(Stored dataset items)
■ ■ ■ ■ ■
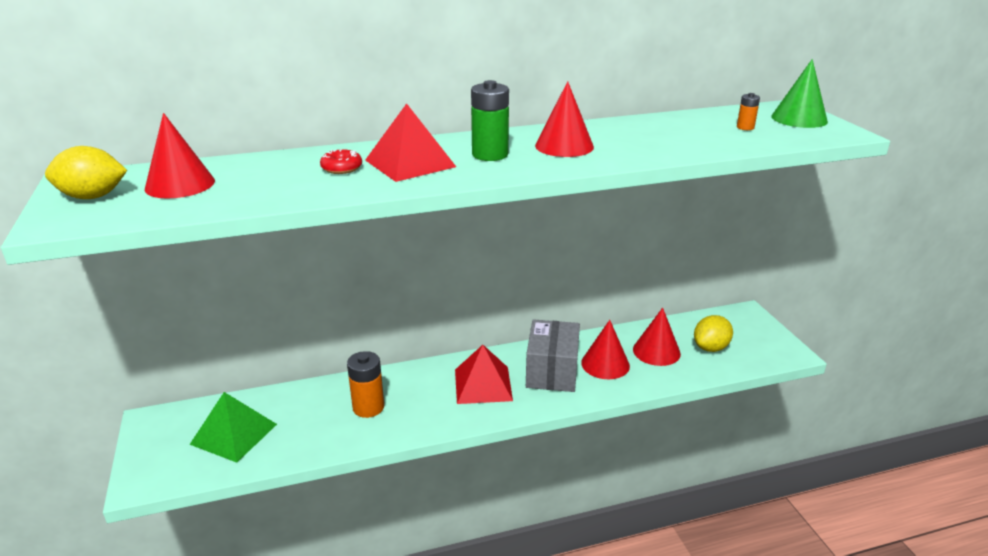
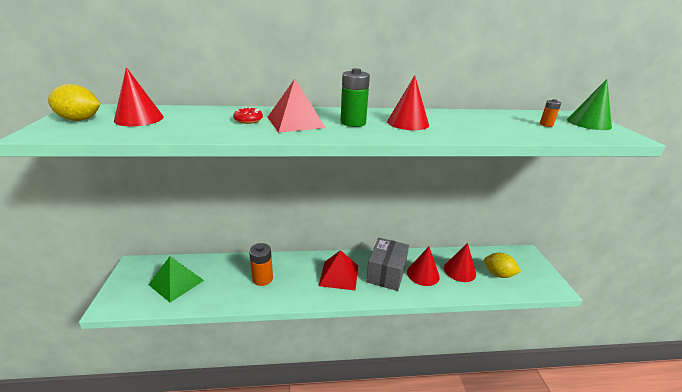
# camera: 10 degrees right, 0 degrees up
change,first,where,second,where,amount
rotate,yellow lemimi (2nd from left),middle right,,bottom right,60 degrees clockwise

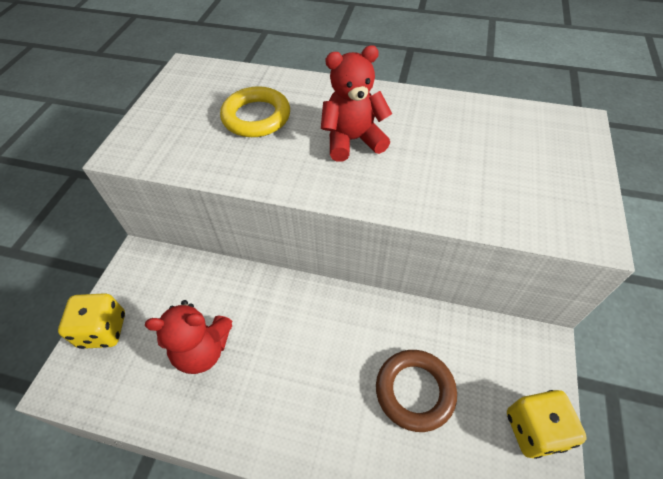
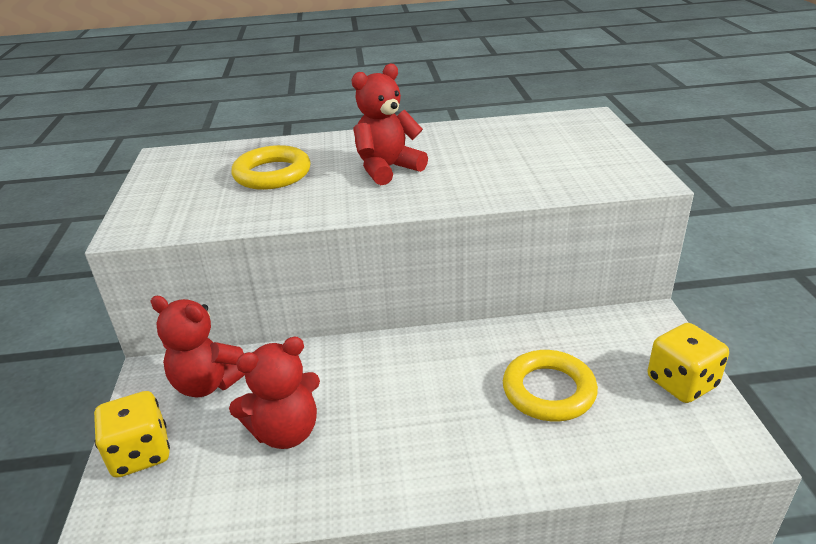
# camera: 20 degrees left, 20 degrees down
change,first,where,second,where,amount
insert,,,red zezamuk (1st from left),middle left,
recolor,brown lerumizol,bottom centre,yellow lerumizol (2nd from left),bottom right,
■ ■ ■ ■ ■
Your answer must be the lines from the one containing "rotate,yellow lemimi (2nd" through the last line of the records, printed exactly with no pictures; please include both ends.

▶ WRITTEN RESPONSE:
rotate,yellow lemimi (2nd from left),middle right,,bottom right,60 degrees clockwise

# camera: 20 degrees left, 20 degrees down
change,first,where,second,where,amount
insert,,,red zezamuk (1st from left),middle left,
recolor,brown lerumizol,bottom centre,yellow lerumizol (2nd from left),bottom right,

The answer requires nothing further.